***** DATA PROVIDED
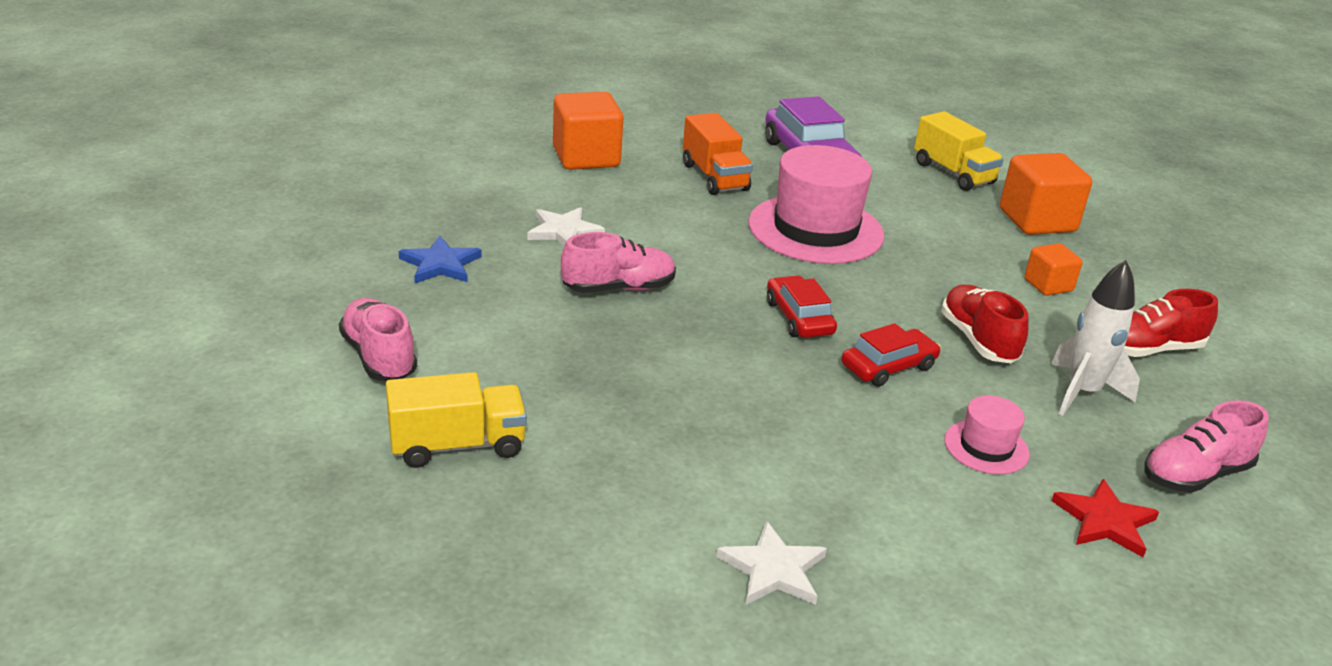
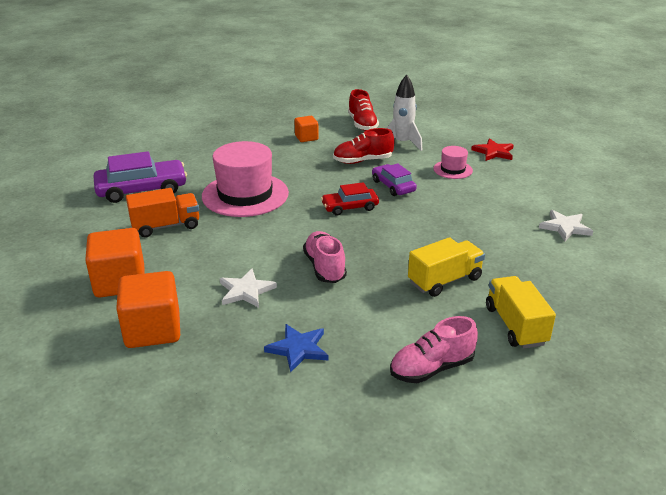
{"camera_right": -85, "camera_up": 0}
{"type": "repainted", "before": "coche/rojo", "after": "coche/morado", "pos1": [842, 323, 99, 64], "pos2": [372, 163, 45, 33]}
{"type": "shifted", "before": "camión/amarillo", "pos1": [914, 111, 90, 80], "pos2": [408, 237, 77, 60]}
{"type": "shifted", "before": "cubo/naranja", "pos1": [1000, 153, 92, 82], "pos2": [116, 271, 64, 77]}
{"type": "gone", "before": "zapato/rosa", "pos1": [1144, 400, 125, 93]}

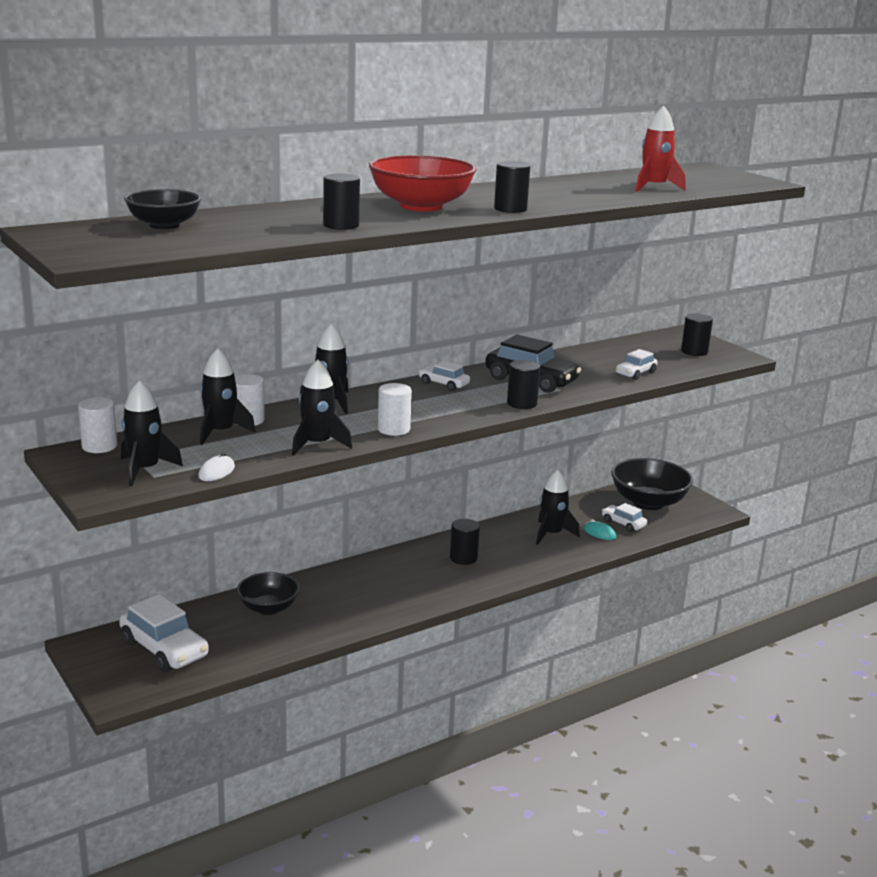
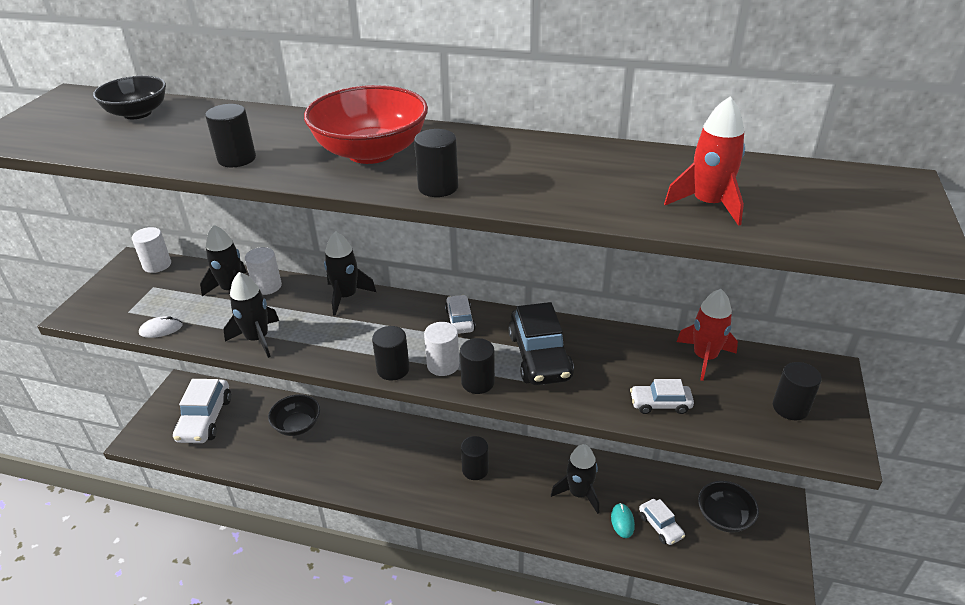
{"camera_right": 50, "camera_up": 15}
{"type": "gone", "before": "cohete/negro", "pos1": [121, 380, 62, 106]}
{"type": "shifted", "before": "cilindro/blanco", "pos1": [378, 383, 34, 53], "pos2": [424, 322, 35, 54]}
{"type": "rotated", "before": "coche/blanco", "pos1": [602, 503, 45, 29], "pos2": [639, 499, 46, 46], "turn": 150}
{"type": "scaled", "before": "cuenco/negro", "pos1": [611, 458, 82, 52], "pos2": [698, 481, 61, 52], "scale": 0.63}
{"type": "new", "after": "cilindro/negro", "pos2": [372, 326, 37, 55]}
{"type": "new", "after": "cohete/rojo", "pos2": [677, 289, 61, 92]}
**********
## WHAT THE EXERCISE ASKS
Would you return the whole listing above exactly as written, skipping any image?

## ANSWER TO THE EXERCISE
{"camera_right": -85, "camera_up": 0}
{"type": "repainted", "before": "coche/rojo", "after": "coche/morado", "pos1": [842, 323, 99, 64], "pos2": [372, 163, 45, 33]}
{"type": "shifted", "before": "camión/amarillo", "pos1": [914, 111, 90, 80], "pos2": [408, 237, 77, 60]}
{"type": "shifted", "before": "cubo/naranja", "pos1": [1000, 153, 92, 82], "pos2": [116, 271, 64, 77]}
{"type": "gone", "before": "zapato/rosa", "pos1": [1144, 400, 125, 93]}

{"camera_right": 50, "camera_up": 15}
{"type": "gone", "before": "cohete/negro", "pos1": [121, 380, 62, 106]}
{"type": "shifted", "before": "cilindro/blanco", "pos1": [378, 383, 34, 53], "pos2": [424, 322, 35, 54]}
{"type": "rotated", "before": "coche/blanco", "pos1": [602, 503, 45, 29], "pos2": [639, 499, 46, 46], "turn": 150}
{"type": "scaled", "before": "cuenco/negro", "pos1": [611, 458, 82, 52], "pos2": [698, 481, 61, 52], "scale": 0.63}
{"type": "new", "after": "cilindro/negro", "pos2": [372, 326, 37, 55]}
{"type": "new", "after": "cohete/rojo", "pos2": [677, 289, 61, 92]}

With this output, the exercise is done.